[Start of section]
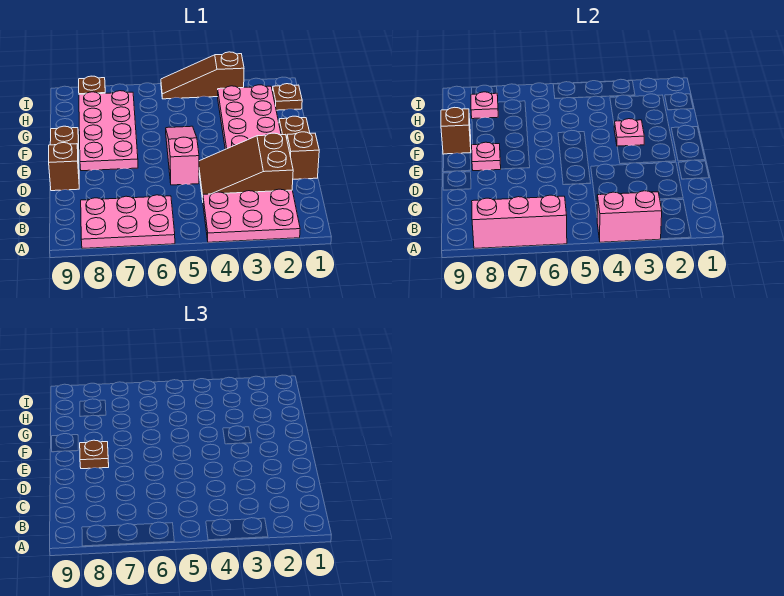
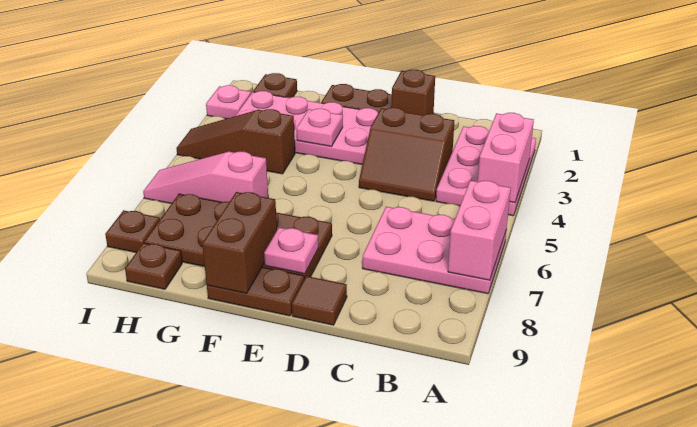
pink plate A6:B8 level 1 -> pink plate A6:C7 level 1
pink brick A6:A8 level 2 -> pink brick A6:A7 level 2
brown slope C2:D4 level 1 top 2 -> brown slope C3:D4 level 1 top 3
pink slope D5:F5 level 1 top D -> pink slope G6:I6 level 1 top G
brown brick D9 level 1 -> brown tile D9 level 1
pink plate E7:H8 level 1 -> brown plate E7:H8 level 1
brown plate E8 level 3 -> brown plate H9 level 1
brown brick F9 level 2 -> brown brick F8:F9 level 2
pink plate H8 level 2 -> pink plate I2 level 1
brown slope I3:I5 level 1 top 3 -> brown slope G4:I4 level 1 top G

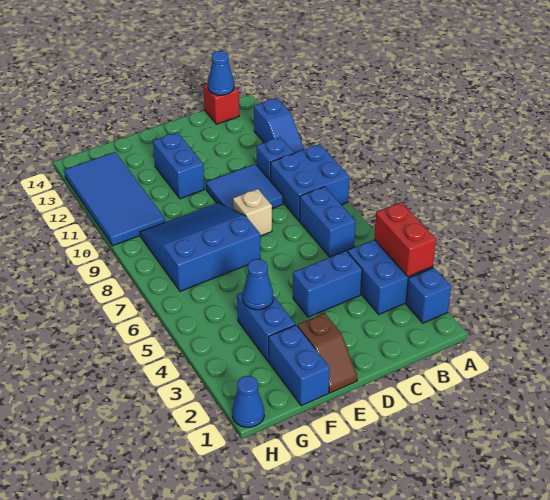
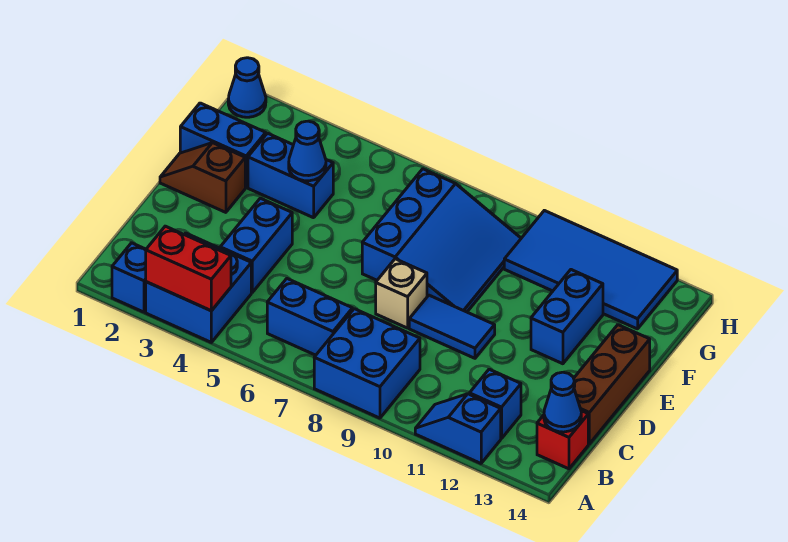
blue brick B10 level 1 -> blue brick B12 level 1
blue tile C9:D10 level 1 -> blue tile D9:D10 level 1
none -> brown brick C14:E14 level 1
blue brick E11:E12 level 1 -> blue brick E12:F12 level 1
[End of section]
**TO DO**
Would you copy every line from the listing above that has the string "pink" in it?

**RESULT OF THE EXERCISE**
pink plate A6:B8 level 1 -> pink plate A6:C7 level 1
pink brick A6:A8 level 2 -> pink brick A6:A7 level 2
pink slope D5:F5 level 1 top D -> pink slope G6:I6 level 1 top G
pink plate E7:H8 level 1 -> brown plate E7:H8 level 1
pink plate H8 level 2 -> pink plate I2 level 1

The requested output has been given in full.